▶ Problem details
Could you write out the opening lines of the data, word for word, stopping after the line that contains "green ellipse: moved"?

[Collected data entries]
::::::
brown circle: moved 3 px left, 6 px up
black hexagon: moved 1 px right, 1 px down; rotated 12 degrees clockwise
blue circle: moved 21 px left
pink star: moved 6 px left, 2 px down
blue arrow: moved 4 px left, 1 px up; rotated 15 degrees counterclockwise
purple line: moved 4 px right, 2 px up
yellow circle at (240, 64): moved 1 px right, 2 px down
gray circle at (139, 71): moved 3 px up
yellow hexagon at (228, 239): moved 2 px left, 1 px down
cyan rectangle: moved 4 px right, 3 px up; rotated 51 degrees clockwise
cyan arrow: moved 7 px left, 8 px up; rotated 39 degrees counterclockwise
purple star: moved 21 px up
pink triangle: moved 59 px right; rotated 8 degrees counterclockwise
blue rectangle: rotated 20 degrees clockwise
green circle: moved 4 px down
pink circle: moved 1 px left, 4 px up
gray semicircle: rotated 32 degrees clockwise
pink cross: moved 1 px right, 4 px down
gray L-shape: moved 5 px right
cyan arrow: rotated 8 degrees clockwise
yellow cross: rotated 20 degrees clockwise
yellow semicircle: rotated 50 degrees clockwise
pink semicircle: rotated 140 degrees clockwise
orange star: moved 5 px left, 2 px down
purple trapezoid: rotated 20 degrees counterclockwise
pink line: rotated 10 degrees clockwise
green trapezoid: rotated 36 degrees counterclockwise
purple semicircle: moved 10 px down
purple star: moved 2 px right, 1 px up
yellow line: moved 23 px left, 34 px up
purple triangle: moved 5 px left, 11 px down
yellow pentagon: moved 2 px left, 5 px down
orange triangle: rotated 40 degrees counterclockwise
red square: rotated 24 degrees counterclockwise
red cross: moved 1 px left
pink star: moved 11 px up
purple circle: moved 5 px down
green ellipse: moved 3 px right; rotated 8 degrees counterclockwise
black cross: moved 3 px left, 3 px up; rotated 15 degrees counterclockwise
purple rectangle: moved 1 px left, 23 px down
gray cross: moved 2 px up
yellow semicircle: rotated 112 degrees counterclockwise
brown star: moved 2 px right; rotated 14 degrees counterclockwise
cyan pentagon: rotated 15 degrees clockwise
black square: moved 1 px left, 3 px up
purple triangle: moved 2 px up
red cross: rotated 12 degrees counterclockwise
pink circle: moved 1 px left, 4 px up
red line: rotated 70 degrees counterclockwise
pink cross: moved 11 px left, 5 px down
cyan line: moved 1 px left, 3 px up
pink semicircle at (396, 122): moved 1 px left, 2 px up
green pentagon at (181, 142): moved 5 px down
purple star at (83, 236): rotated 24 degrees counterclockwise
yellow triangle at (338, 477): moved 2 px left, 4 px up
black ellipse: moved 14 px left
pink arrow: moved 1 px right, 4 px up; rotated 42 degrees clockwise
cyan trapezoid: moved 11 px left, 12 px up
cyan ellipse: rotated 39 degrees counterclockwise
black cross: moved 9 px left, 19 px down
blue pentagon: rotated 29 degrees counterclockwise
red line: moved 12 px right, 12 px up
::::::
▶ Answer space
brown circle: moved 3 px left, 6 px up
black hexagon: moved 1 px right, 1 px down; rotated 12 degrees clockwise
blue circle: moved 21 px left
pink star: moved 6 px left, 2 px down
blue arrow: moved 4 px left, 1 px up; rotated 15 degrees counterclockwise
purple line: moved 4 px right, 2 px up
yellow circle at (240, 64): moved 1 px right, 2 px down
gray circle at (139, 71): moved 3 px up
yellow hexagon at (228, 239): moved 2 px left, 1 px down
cyan rectangle: moved 4 px right, 3 px up; rotated 51 degrees clockwise
cyan arrow: moved 7 px left, 8 px up; rotated 39 degrees counterclockwise
purple star: moved 21 px up
pink triangle: moved 59 px right; rotated 8 degrees counterclockwise
blue rectangle: rotated 20 degrees clockwise
green circle: moved 4 px down
pink circle: moved 1 px left, 4 px up
gray semicircle: rotated 32 degrees clockwise
pink cross: moved 1 px right, 4 px down
gray L-shape: moved 5 px right
cyan arrow: rotated 8 degrees clockwise
yellow cross: rotated 20 degrees clockwise
yellow semicircle: rotated 50 degrees clockwise
pink semicircle: rotated 140 degrees clockwise
orange star: moved 5 px left, 2 px down
purple trapezoid: rotated 20 degrees counterclockwise
pink line: rotated 10 degrees clockwise
green trapezoid: rotated 36 degrees counterclockwise
purple semicircle: moved 10 px down
purple star: moved 2 px right, 1 px up
yellow line: moved 23 px left, 34 px up
purple triangle: moved 5 px left, 11 px down
yellow pentagon: moved 2 px left, 5 px down
orange triangle: rotated 40 degrees counterclockwise
red square: rotated 24 degrees counterclockwise
red cross: moved 1 px left
pink star: moved 11 px up
purple circle: moved 5 px down
green ellipse: moved 3 px right; rotated 8 degrees counterclockwise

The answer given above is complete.